- [Data excerpt]:
%%

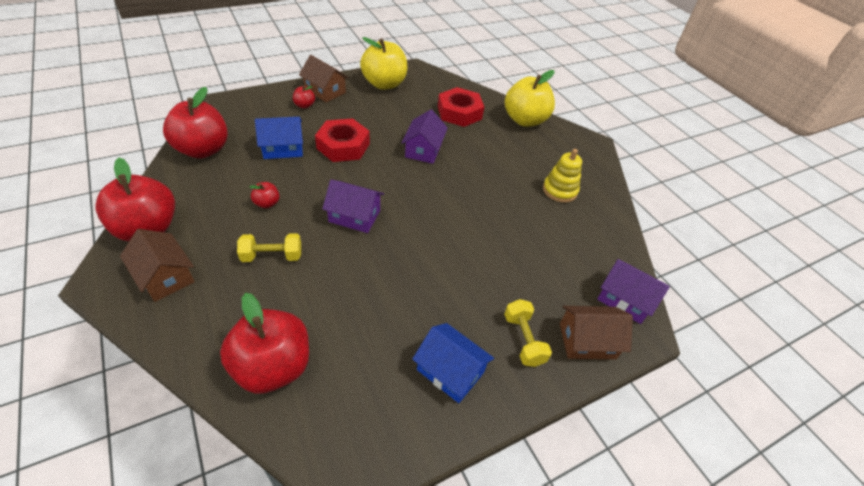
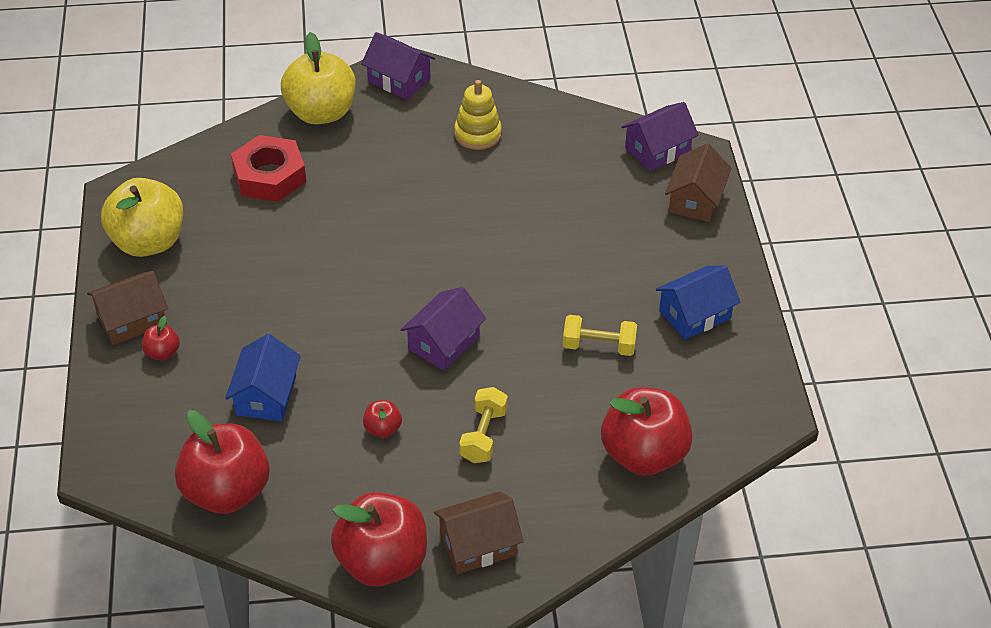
camera: 65 degrees left, 0 degrees up
(343, 146) = (291, 325): red nut -> none
(423, 150) = (339, 240): purple house -> purple house (399, 80)
(523, 340) = (678, 247): yellow dumbbell -> yellow dumbbell (598, 346)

%%

- [Instructions to follow]: Print the whole listing above once more, word for word, without its pictures.

- [Solution to this problem]:
camera: 65 degrees left, 0 degrees up
(343, 146) = (291, 325): red nut -> none
(423, 150) = (339, 240): purple house -> purple house (399, 80)
(523, 340) = (678, 247): yellow dumbbell -> yellow dumbbell (598, 346)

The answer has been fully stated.